Task brief | Put the lines of the material from the line containing "I want to click on chalice" through the line containing "at (515, 254).", inclusive, into a JSON list of strings with one string per line. Leave out blank lines.
BEGIN Recorded data
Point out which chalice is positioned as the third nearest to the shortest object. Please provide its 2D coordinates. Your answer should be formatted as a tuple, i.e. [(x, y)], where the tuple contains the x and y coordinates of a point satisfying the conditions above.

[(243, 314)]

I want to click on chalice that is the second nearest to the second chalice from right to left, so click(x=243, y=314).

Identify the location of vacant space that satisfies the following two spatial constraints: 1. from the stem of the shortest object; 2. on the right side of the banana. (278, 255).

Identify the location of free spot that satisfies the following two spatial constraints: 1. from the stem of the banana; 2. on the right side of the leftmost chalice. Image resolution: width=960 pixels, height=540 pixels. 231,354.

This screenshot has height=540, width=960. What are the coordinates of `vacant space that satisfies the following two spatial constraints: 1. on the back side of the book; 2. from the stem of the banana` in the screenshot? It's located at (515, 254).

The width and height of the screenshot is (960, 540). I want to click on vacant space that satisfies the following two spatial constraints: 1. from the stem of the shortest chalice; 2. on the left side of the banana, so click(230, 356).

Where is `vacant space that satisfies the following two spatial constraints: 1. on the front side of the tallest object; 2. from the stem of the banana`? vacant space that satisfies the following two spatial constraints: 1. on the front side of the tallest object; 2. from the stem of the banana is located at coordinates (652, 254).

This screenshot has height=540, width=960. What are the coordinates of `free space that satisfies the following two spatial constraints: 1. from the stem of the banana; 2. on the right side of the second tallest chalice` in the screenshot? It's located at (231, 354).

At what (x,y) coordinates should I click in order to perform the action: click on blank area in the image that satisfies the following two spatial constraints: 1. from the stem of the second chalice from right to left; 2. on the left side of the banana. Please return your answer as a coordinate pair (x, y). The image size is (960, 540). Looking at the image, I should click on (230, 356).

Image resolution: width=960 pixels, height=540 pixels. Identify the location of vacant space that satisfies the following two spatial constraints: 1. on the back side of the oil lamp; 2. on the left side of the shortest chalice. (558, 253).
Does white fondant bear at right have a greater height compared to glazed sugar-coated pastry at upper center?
END Recorded data
Solution to the problem |
[
  "I want to click on chalice that is the second nearest to the second chalice from right to left, so click(x=243, y=314).",
  "Identify the location of vacant space that satisfies the following two spatial constraints: 1. from the stem of the shortest object; 2. on the right side of the banana. (278, 255).",
  "Identify the location of free spot that satisfies the following two spatial constraints: 1. from the stem of the banana; 2. on the right side of the leftmost chalice. Image resolution: width=960 pixels, height=540 pixels. 231,354.",
  "This screenshot has height=540, width=960. What are the coordinates of `vacant space that satisfies the following two spatial constraints: 1. on the back side of the book; 2. from the stem of the banana` in the screenshot? It's located at (515, 254)."
]